### [Exercise instructions]
Show each line from the records below in which the word "none" occurs.

### [Data to process]
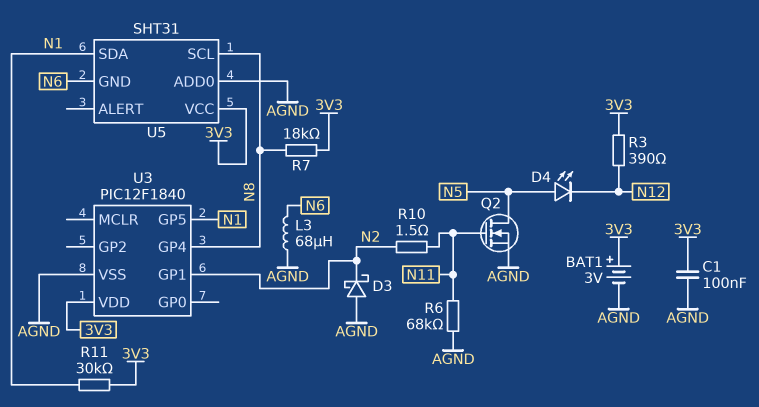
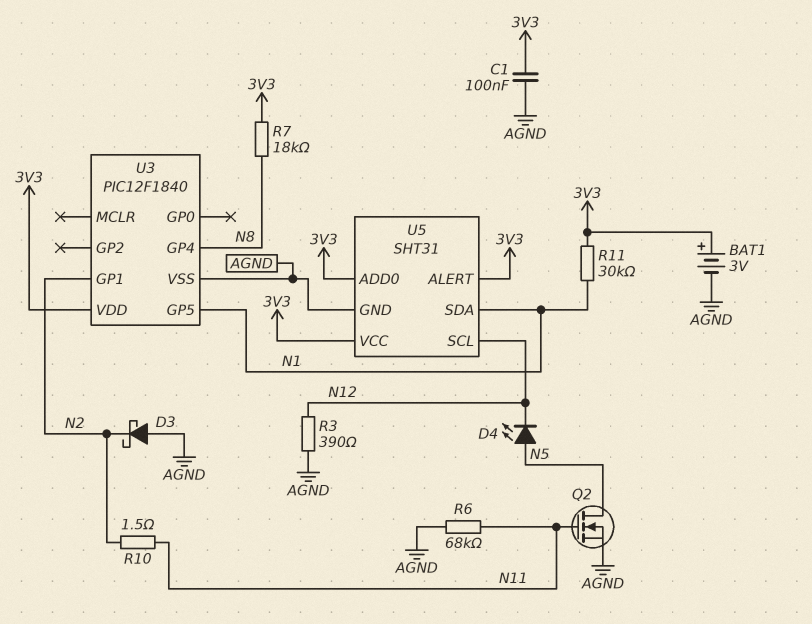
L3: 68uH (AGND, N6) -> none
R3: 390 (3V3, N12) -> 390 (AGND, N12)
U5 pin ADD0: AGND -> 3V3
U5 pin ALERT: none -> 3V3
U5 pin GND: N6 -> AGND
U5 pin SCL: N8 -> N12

### [Finished task]
L3: 68uH (AGND, N6) -> none
U5 pin ALERT: none -> 3V3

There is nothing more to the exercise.